--- TASK DETAILS ---
Report only the number of lines in this material that include "none".

--- DATA SUPPLIED ---
- - - -

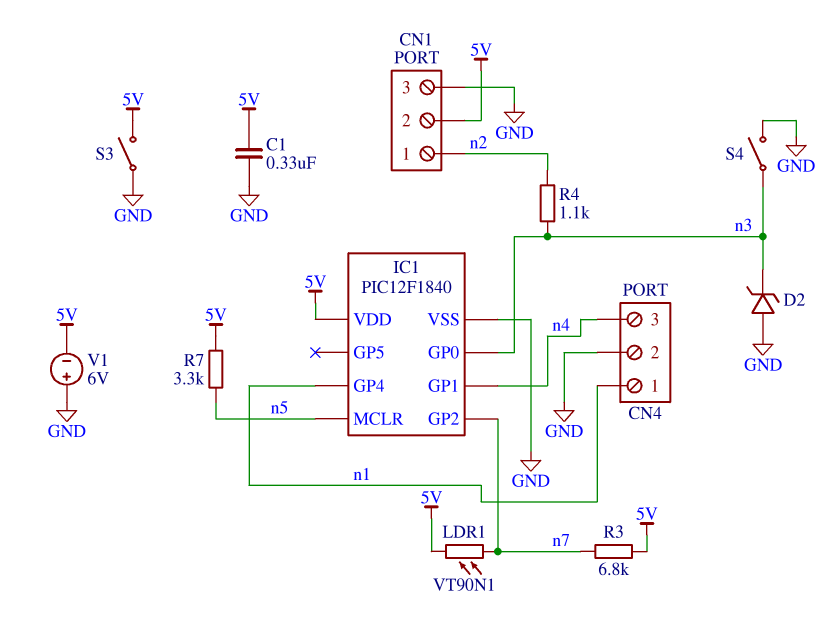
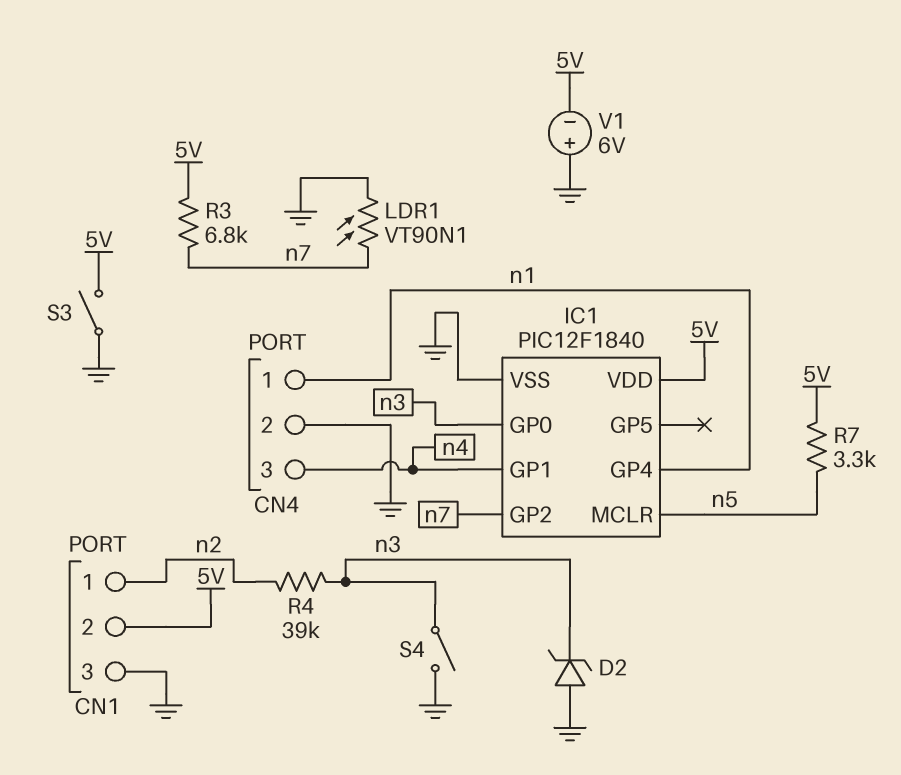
C1: 330nF (5V, GND) -> none
LDR1: VT90N1 (5V, n7) -> VT90N1 (GND, n7)
R4: 1.1k (n2, n3) -> 39k (n2, n3)

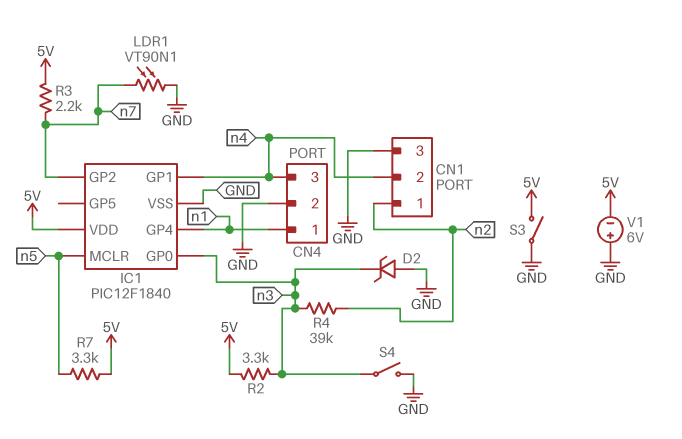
CN1 pin 2: 5V -> n4
R2: none -> 3.3k (5V, n3)
R3: 6.8k (5V, n7) -> 2.2k (5V, n7)

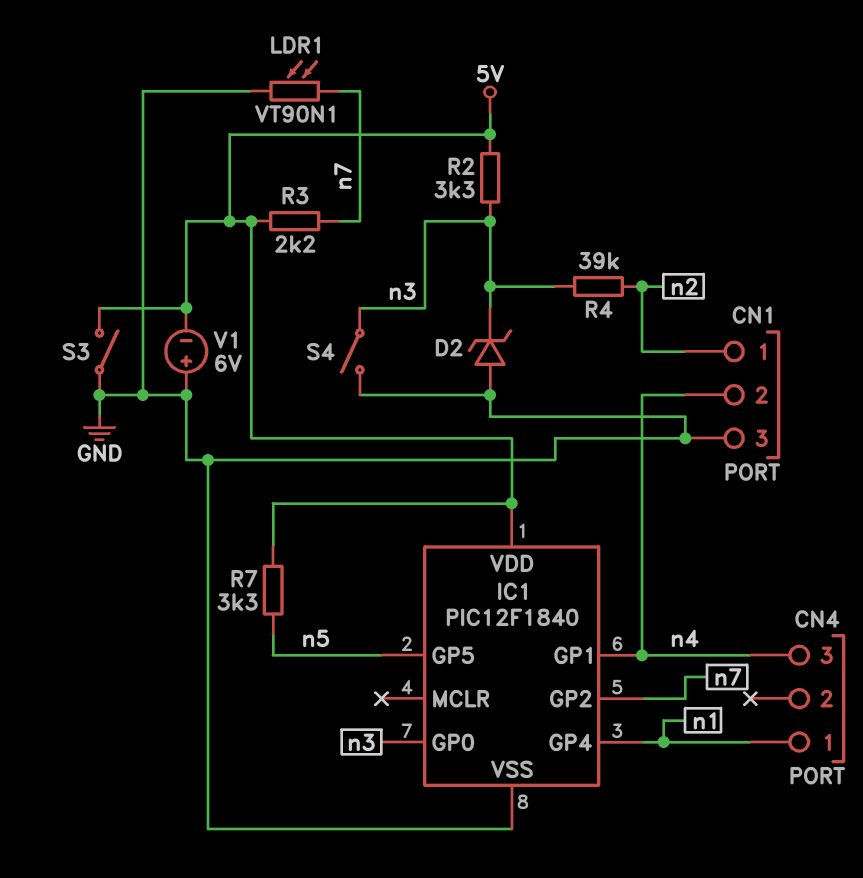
CN4 pin 2: GND -> none
IC1 pin GP5: none -> n5
IC1 pin MCLR: n5 -> none

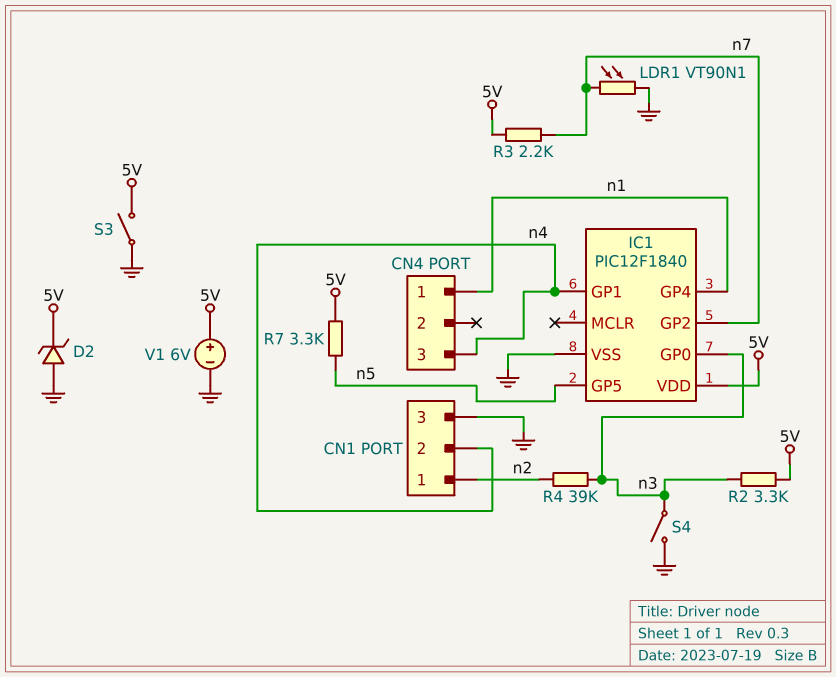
D2: zener (A GND, K n3) -> zener (A GND, K 5V)
V1: 6V (plus GND, minus 5V) -> 6V (plus 5V, minus GND)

- - - -

--- SOLUTION FOR THIS PROBLEM ---
5